WHAT THIS TASK INVOLVES: Every line in the records below between the one holding "C4: none -> 2.2uF (N_3, N_15)" and the one holding "C9: 1uF (+12V, GND) -> 470nF (+12V, GND)", inclusive, is to be set down exactly; all other lines are to be left out.

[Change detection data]

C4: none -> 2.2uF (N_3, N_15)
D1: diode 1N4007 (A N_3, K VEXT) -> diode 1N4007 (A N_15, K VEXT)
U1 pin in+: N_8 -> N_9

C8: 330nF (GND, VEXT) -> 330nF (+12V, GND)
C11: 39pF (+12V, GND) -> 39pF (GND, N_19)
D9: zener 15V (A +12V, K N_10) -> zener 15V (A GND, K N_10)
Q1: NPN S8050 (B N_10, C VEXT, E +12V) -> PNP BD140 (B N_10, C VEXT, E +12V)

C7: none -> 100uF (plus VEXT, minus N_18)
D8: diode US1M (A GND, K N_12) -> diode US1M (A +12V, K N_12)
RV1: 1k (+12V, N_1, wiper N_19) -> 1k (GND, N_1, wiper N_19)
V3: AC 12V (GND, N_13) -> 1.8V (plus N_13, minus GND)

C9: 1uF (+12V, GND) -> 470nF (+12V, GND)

--

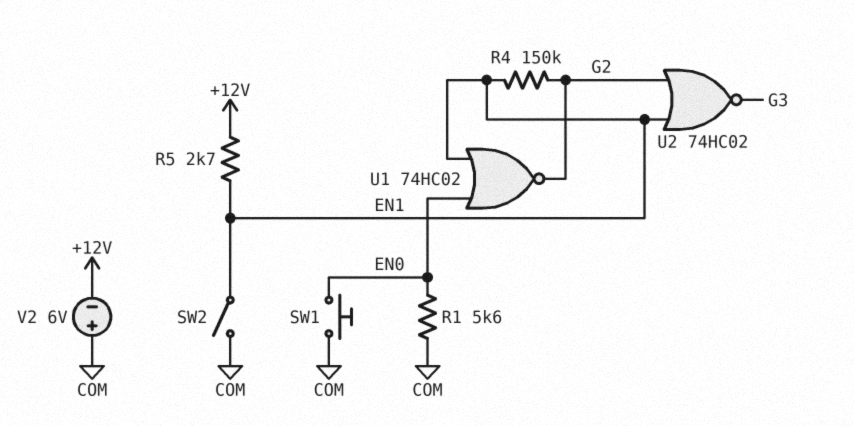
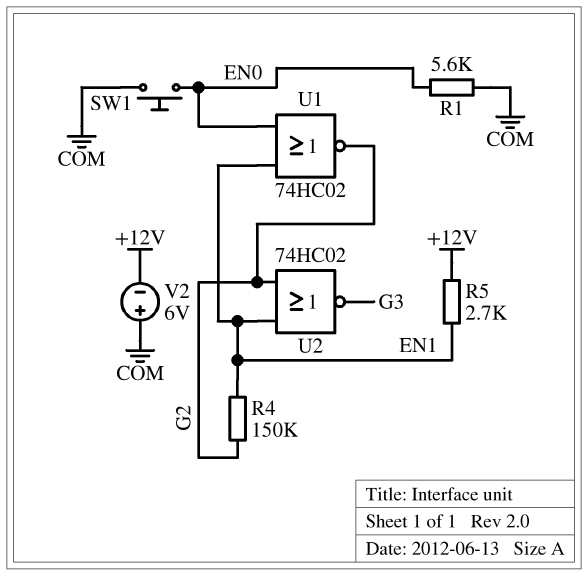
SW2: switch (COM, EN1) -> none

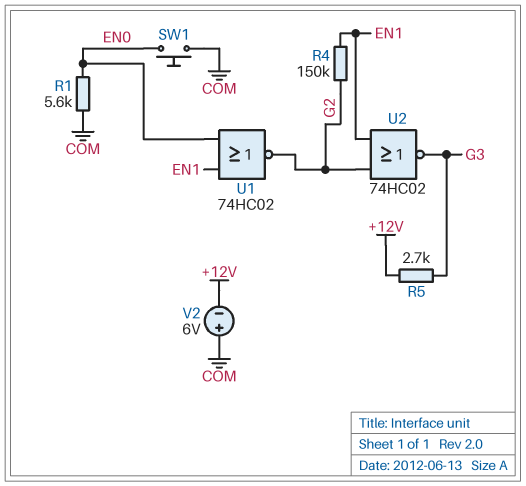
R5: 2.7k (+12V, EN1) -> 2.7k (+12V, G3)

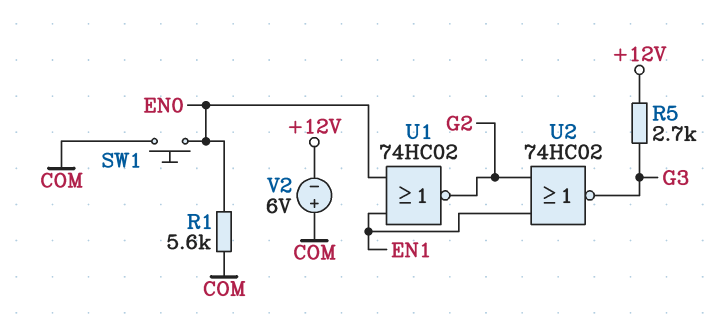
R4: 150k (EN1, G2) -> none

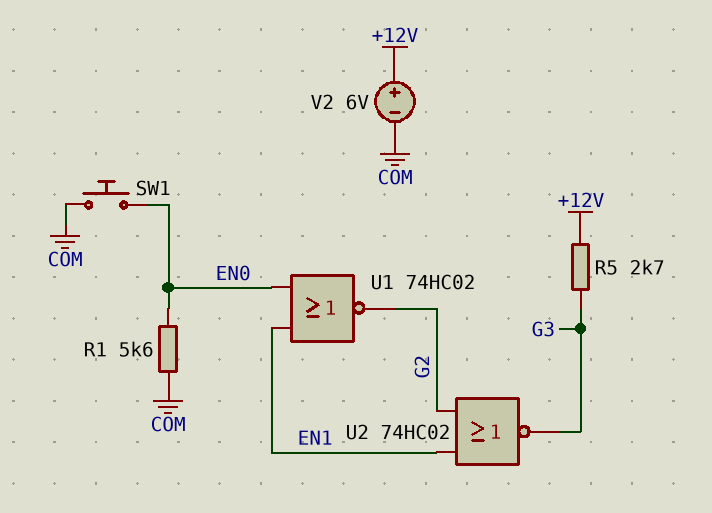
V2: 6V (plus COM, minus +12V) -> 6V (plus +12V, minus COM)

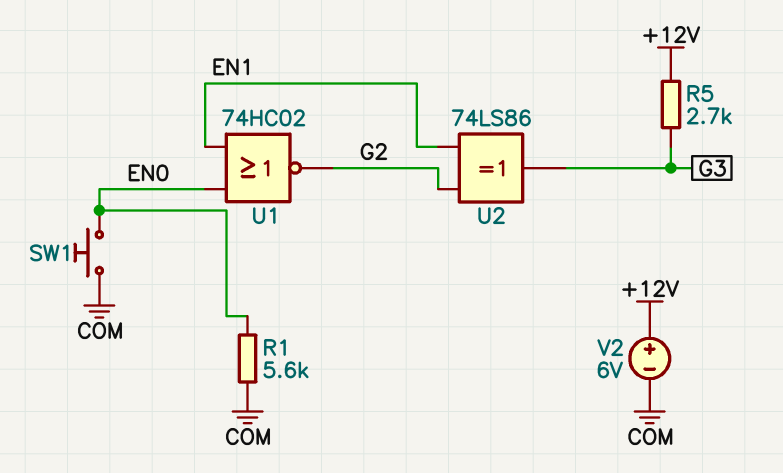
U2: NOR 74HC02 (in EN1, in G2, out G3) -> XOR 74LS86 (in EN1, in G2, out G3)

--

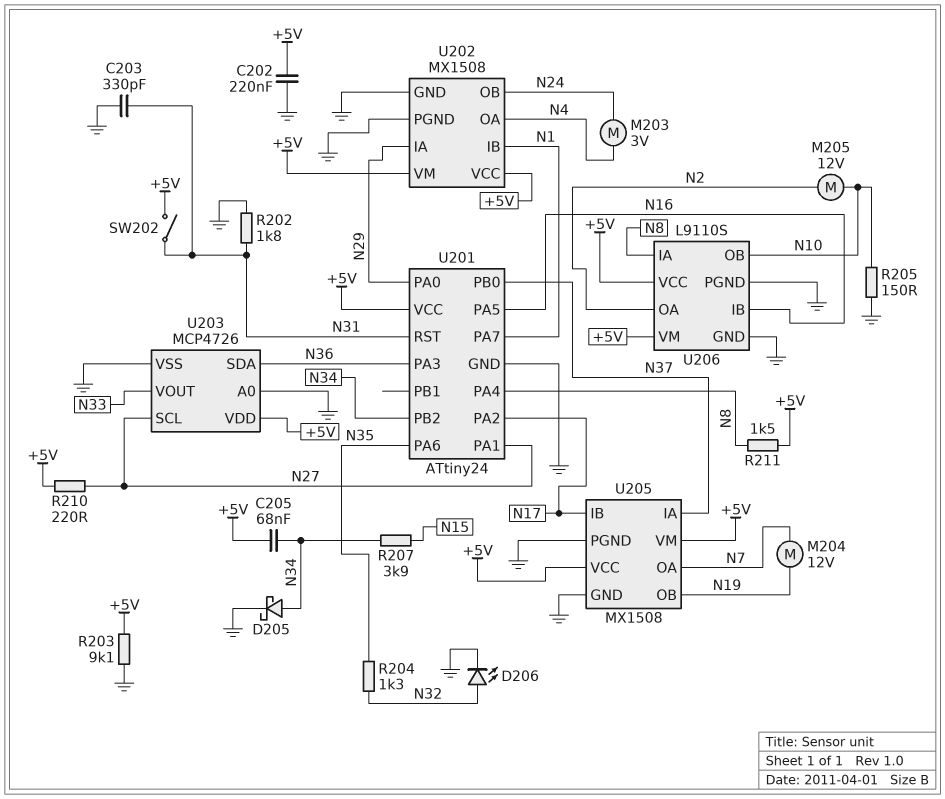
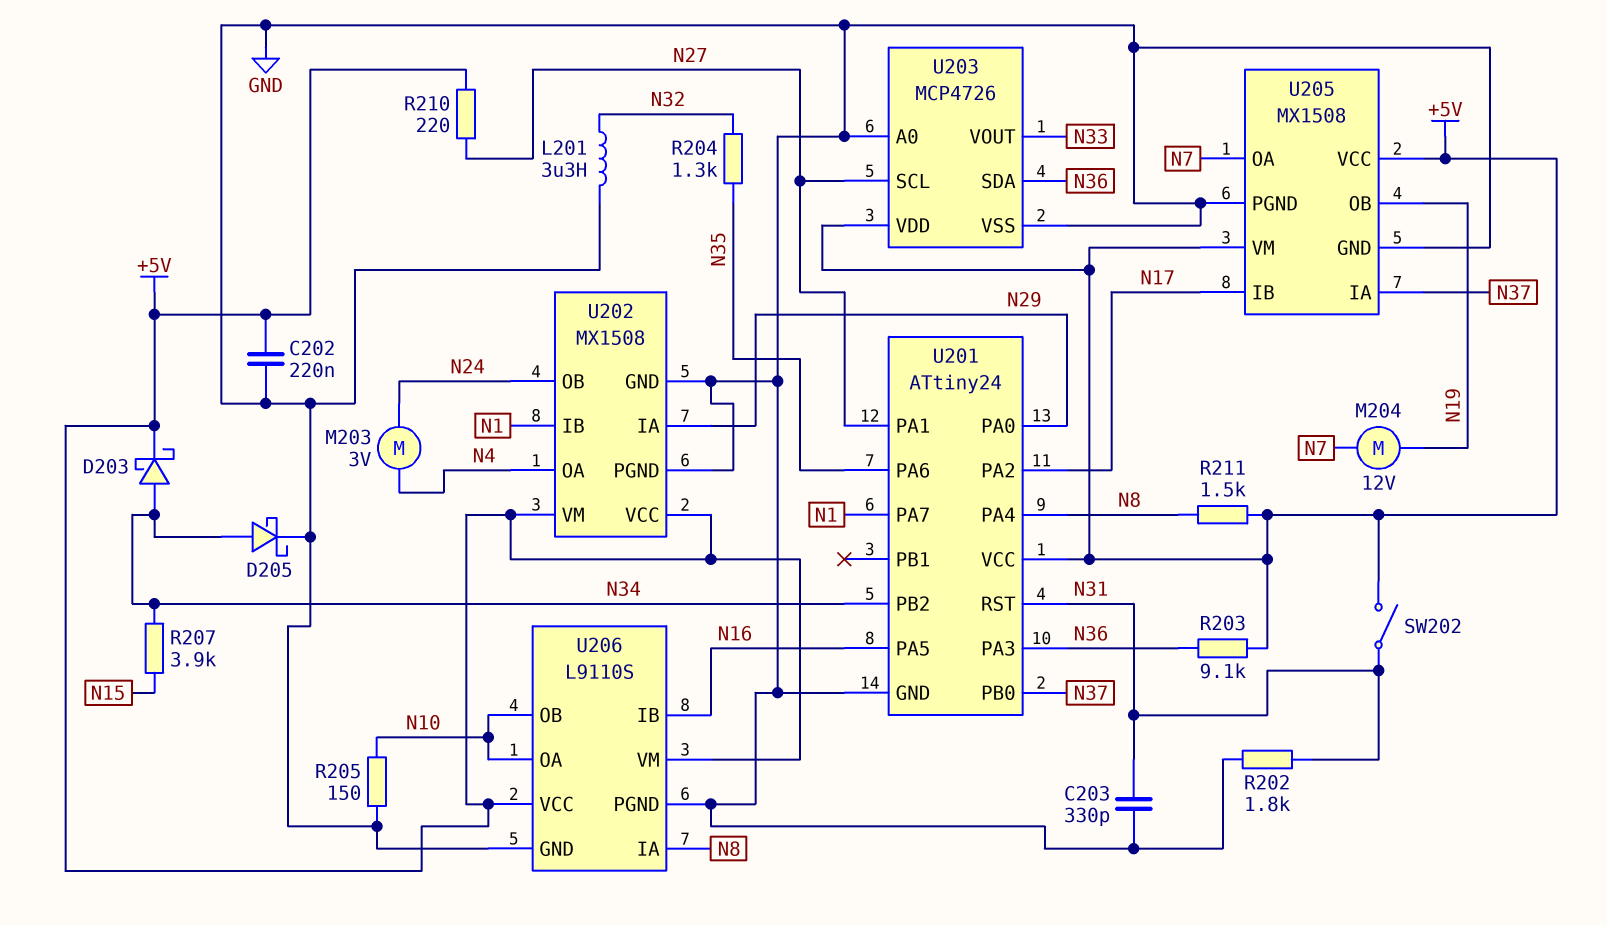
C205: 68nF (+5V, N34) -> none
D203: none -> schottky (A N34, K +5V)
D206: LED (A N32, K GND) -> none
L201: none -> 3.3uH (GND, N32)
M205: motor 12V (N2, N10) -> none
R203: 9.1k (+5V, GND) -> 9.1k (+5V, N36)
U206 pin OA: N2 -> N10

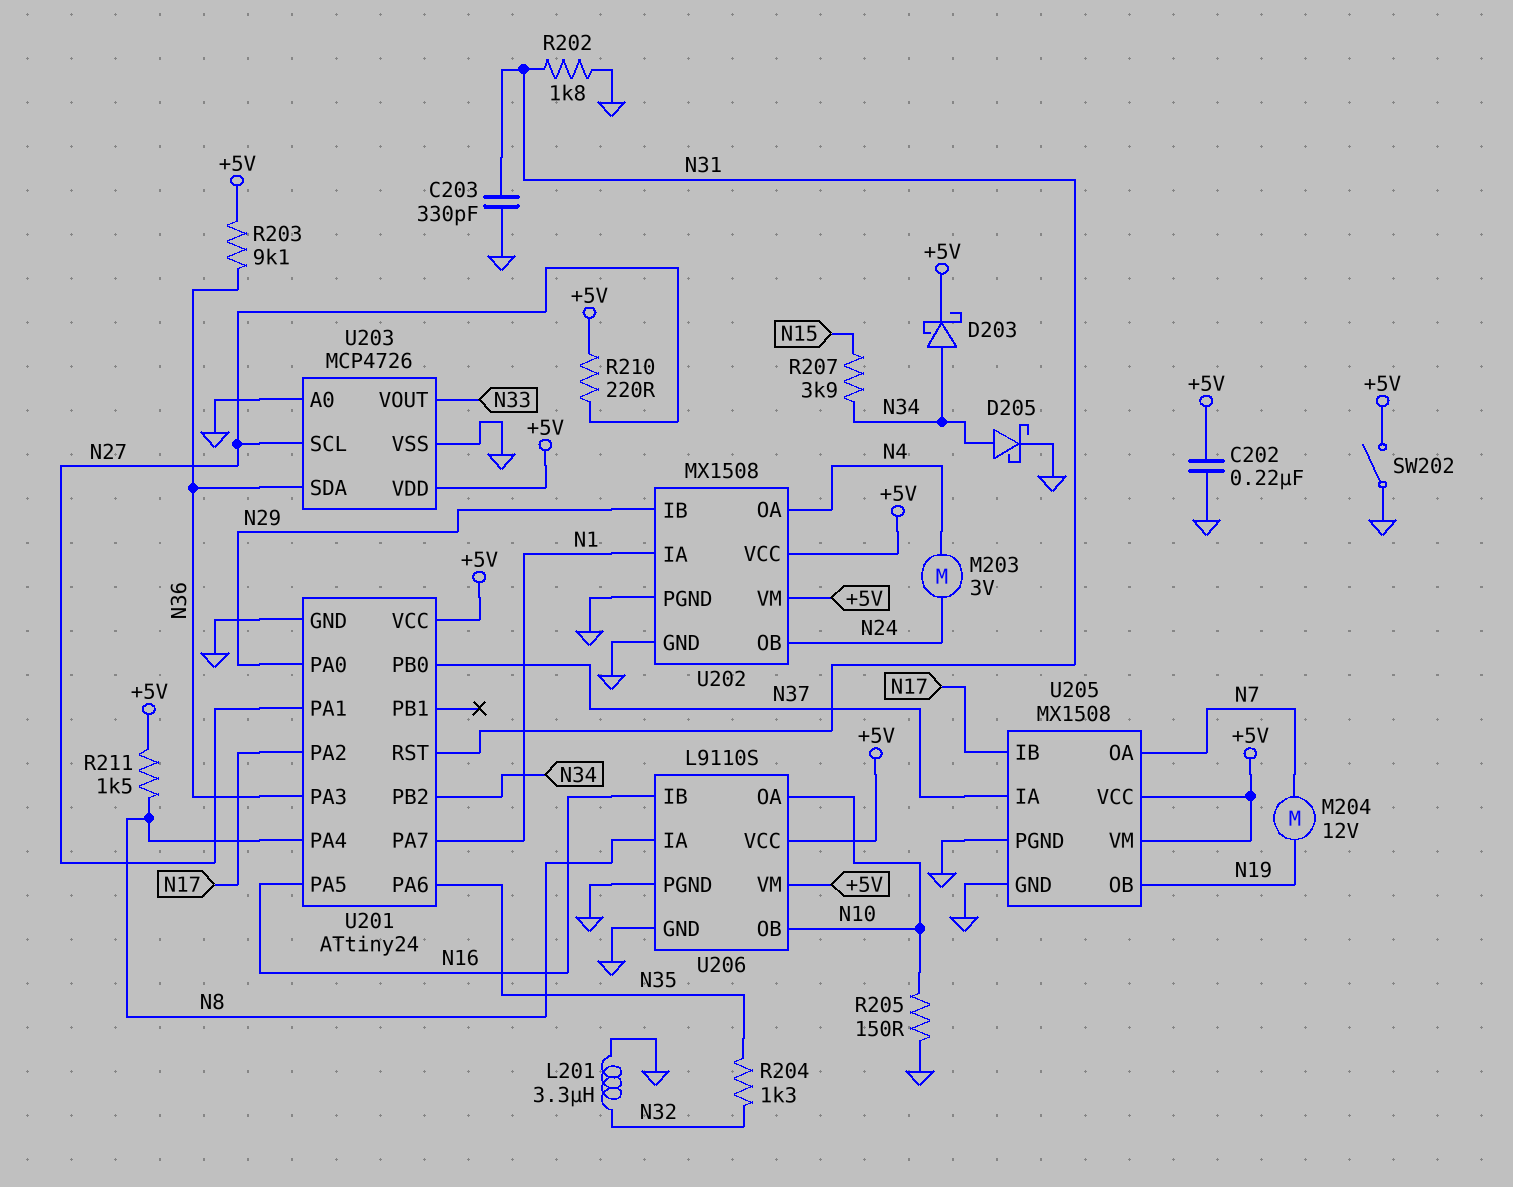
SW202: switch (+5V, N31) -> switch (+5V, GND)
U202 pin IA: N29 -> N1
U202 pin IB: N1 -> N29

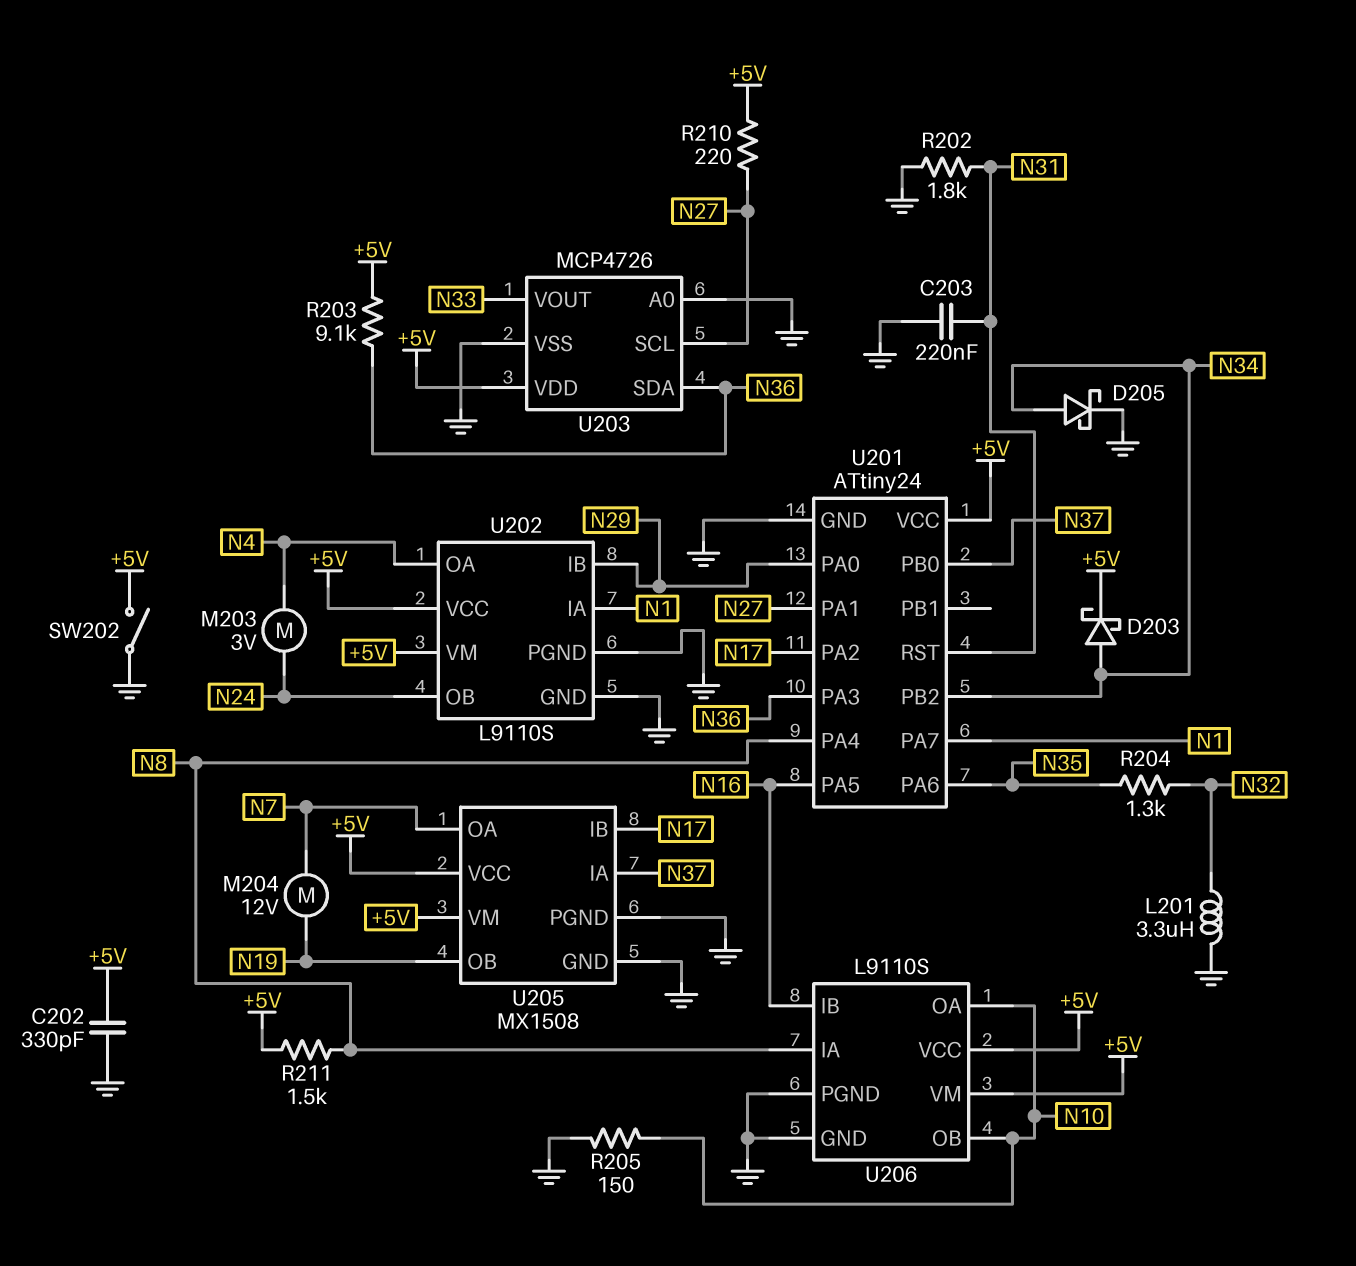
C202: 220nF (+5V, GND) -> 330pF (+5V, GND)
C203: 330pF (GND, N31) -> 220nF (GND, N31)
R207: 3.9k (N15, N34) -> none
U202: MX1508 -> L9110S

COMPLETED EXERCISE:
C4: none -> 2.2uF (N_3, N_15)
D1: diode 1N4007 (A N_3, K VEXT) -> diode 1N4007 (A N_15, K VEXT)
U1 pin in+: N_8 -> N_9

C8: 330nF (GND, VEXT) -> 330nF (+12V, GND)
C11: 39pF (+12V, GND) -> 39pF (GND, N_19)
D9: zener 15V (A +12V, K N_10) -> zener 15V (A GND, K N_10)
Q1: NPN S8050 (B N_10, C VEXT, E +12V) -> PNP BD140 (B N_10, C VEXT, E +12V)

C7: none -> 100uF (plus VEXT, minus N_18)
D8: diode US1M (A GND, K N_12) -> diode US1M (A +12V, K N_12)
RV1: 1k (+12V, N_1, wiper N_19) -> 1k (GND, N_1, wiper N_19)
V3: AC 12V (GND, N_13) -> 1.8V (plus N_13, minus GND)

C9: 1uF (+12V, GND) -> 470nF (+12V, GND)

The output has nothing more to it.